:: Supplied information
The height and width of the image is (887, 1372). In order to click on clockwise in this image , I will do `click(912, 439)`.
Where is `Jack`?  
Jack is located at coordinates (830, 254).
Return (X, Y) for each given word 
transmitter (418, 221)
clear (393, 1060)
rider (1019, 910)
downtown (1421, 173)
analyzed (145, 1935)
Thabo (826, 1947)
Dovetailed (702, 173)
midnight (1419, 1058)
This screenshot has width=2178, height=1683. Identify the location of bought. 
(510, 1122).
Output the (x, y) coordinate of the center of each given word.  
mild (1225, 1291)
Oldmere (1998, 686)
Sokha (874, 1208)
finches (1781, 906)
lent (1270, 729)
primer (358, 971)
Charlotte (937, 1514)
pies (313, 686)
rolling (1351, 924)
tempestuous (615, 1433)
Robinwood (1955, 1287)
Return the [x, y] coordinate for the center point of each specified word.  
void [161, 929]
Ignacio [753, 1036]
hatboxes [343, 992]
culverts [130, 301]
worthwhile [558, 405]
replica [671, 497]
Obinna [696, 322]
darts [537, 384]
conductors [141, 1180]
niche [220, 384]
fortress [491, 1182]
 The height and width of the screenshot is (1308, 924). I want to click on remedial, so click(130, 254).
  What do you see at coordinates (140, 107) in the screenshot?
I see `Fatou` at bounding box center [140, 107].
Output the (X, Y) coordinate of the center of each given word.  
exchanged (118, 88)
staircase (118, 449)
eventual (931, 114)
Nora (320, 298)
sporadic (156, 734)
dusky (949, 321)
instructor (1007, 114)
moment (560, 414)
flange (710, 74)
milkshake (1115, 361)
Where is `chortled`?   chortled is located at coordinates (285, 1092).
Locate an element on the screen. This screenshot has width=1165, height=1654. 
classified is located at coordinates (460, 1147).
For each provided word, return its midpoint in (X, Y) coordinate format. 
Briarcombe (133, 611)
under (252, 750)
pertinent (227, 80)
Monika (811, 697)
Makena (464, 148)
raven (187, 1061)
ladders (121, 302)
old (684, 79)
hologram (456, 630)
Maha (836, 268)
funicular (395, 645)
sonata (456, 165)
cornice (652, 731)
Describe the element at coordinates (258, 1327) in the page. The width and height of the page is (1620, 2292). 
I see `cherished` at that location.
::::
→ **Prompt**
Output as a numbered list, blank lines omitted, only the part of the items that opens with the line containing "Locate an element" and runs through the end of the items.

→ **Full response**
1. Locate an element on the screen. This screenshot has width=1165, height=1654. 
2. classified is located at coordinates (460, 1147).
3. For each provided word, return its midpoint in (X, Y) coordinate format. 
4. Briarcombe (133, 611)
5. under (252, 750)
6. pertinent (227, 80)
7. Monika (811, 697)
8. Makena (464, 148)
9. raven (187, 1061)
10. ladders (121, 302)
11. old (684, 79)
12. hologram (456, 630)
13. Maha (836, 268)
14. funicular (395, 645)
15. sonata (456, 165)
16. cornice (652, 731)
17. Describe the element at coordinates (258, 1327) in the page. The width and height of the page is (1620, 2292). 
18. I see `cherished` at that location.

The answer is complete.